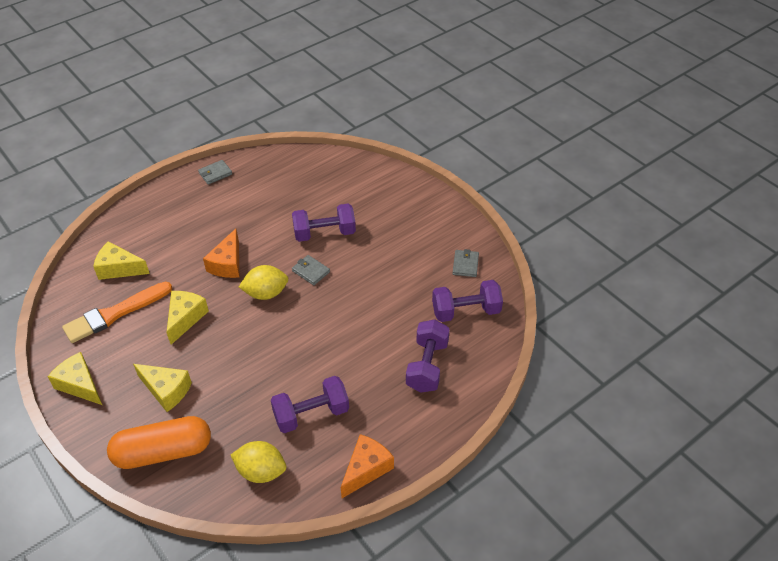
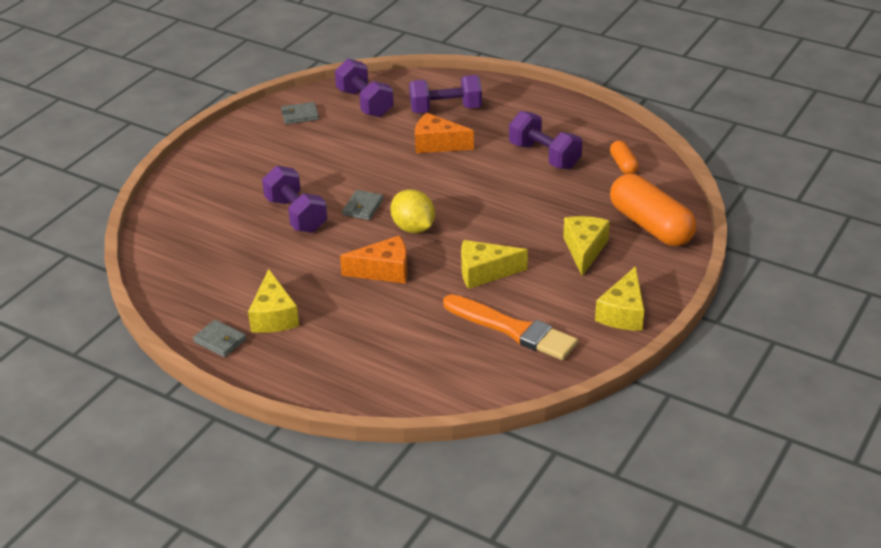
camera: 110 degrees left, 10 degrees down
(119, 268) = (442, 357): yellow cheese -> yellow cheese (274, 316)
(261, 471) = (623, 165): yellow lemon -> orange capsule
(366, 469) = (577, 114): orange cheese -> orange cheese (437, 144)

======

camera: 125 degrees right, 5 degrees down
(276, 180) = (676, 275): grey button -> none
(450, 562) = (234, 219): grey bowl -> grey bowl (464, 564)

======

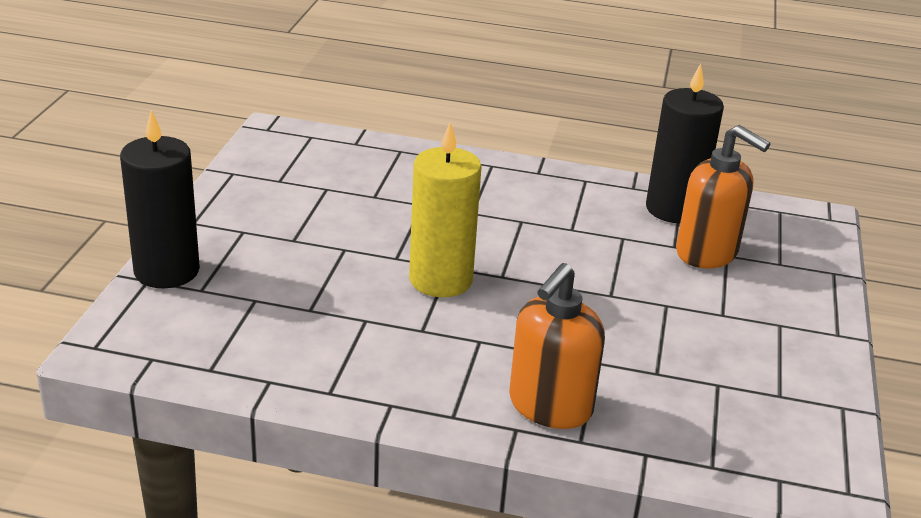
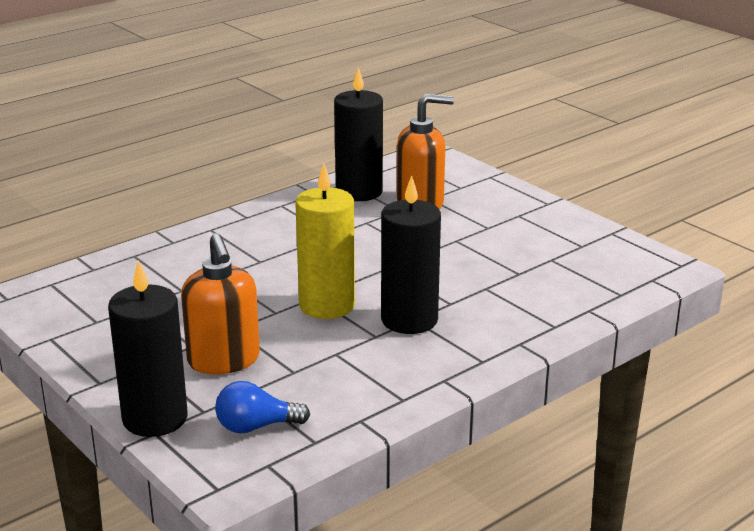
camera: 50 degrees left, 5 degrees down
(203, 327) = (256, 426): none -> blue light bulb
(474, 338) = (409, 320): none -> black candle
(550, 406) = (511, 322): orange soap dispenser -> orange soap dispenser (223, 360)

======

- _Work instruction_
Search the data for "down". Copy each line that has it.

- _Output_
camera: 110 degrees left, 10 degrees down
camera: 125 degrees right, 5 degrees down
camera: 50 degrees left, 5 degrees down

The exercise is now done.